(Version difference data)

_ _ _ _

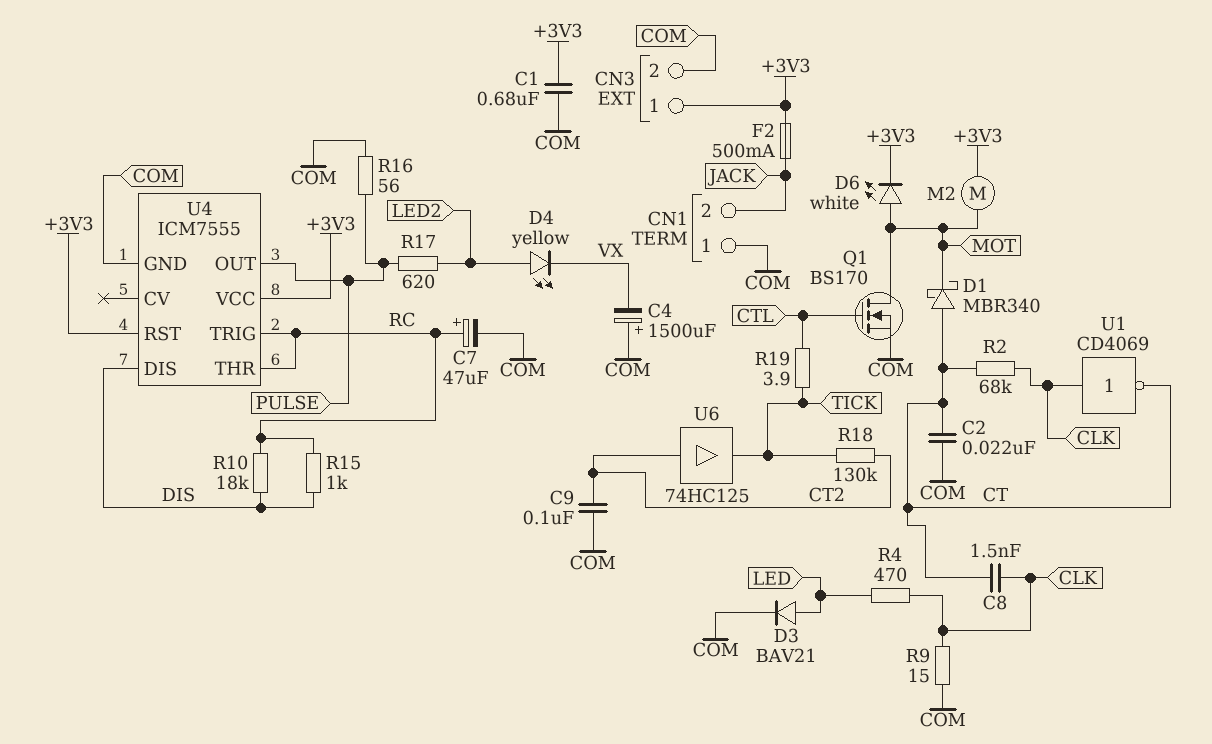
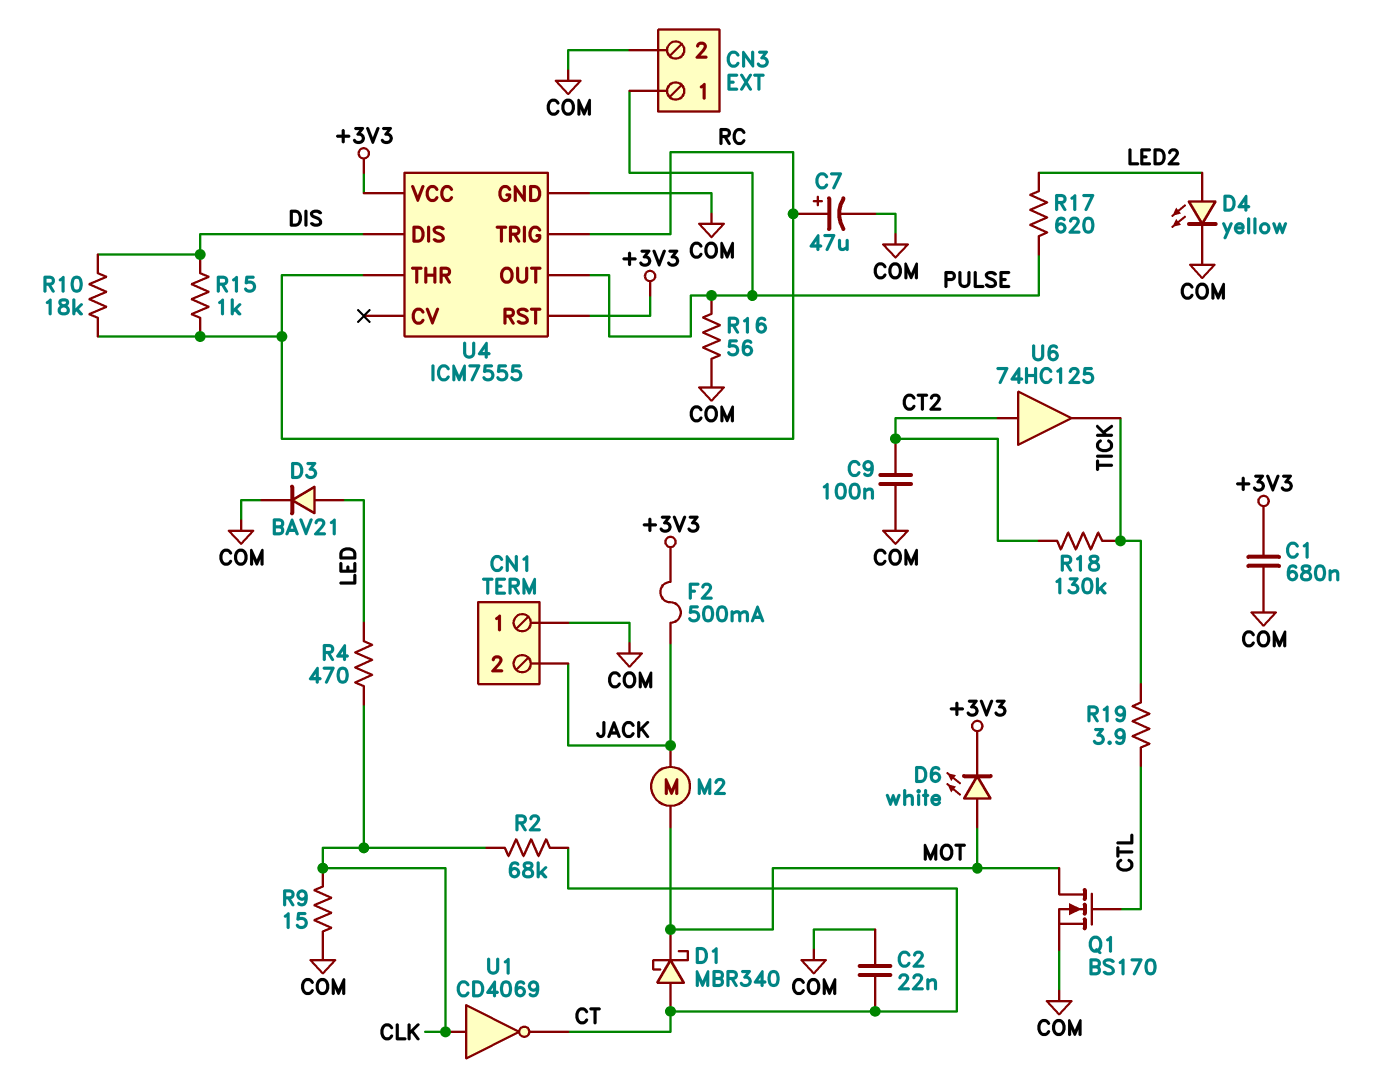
C4: 1500uF (plus COM, minus VX) -> none
C8: 1.5nF (CLK, CT) -> none
CN3 pin 1: +3V3 -> PULSE
D4: LED yellow (A LED2, K VX) -> LED yellow (A LED2, K COM)
M2: motor (+3V3, MOT) -> motor (JACK, MOT)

_ _ _ _

The line containing "CN3 pin 1: +3V3 -> PULSE" marks where to begin; copy it and every later line exactly, through the end of the data.

CN3 pin 1: +3V3 -> PULSE
D4: LED yellow (A LED2, K VX) -> LED yellow (A LED2, K COM)
M2: motor (+3V3, MOT) -> motor (JACK, MOT)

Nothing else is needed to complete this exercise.